Provided data –
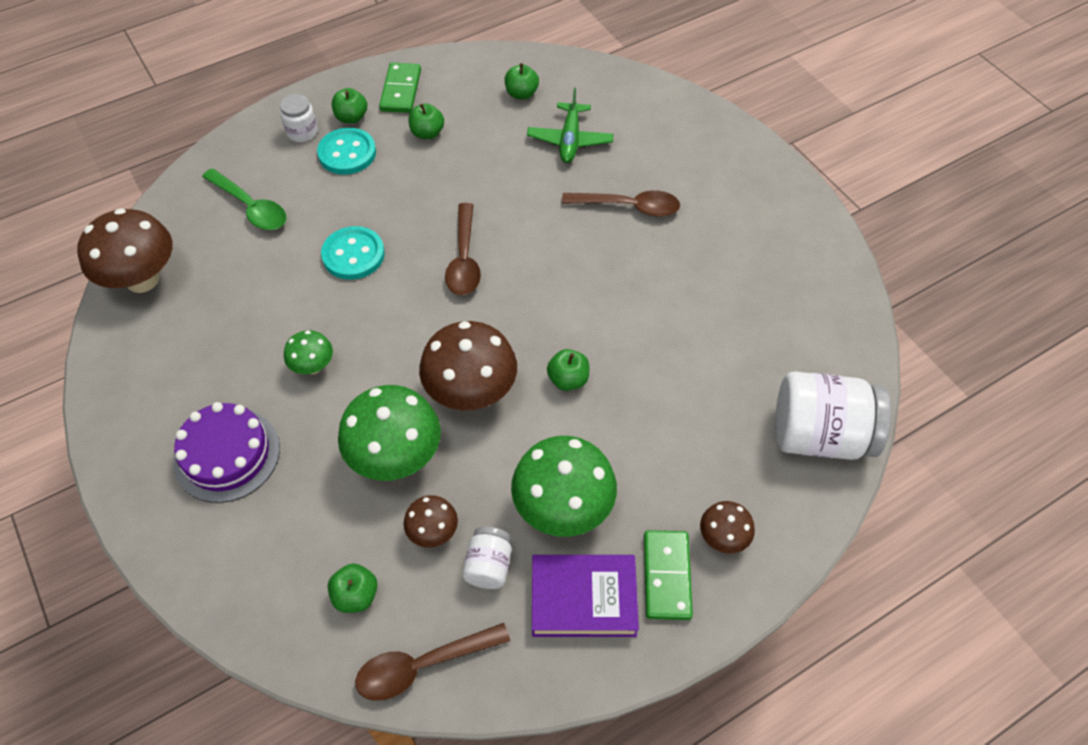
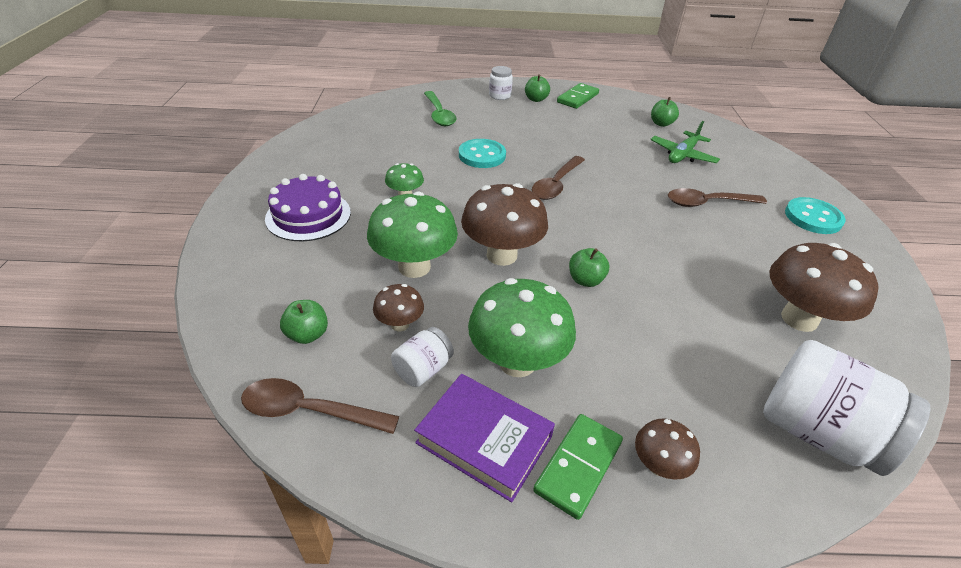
camera: 30 degrees right, 15 degrees down
brown mushroom [77,208,173,293] -> brown mushroom moved to [769,243,879,332]
turquoise button [317,128,376,175] -> turquoise button moved to [785,197,846,234]
green apple [408,104,444,139] -> none
brown spoon [562,190,680,217] -> brown spoon turned 135 degrees clockwise [668,188,767,207]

Problem statement –
Tally every line in these entries where the string "brown" occurs. The tally alone is the answer.

Output for this exercise –
2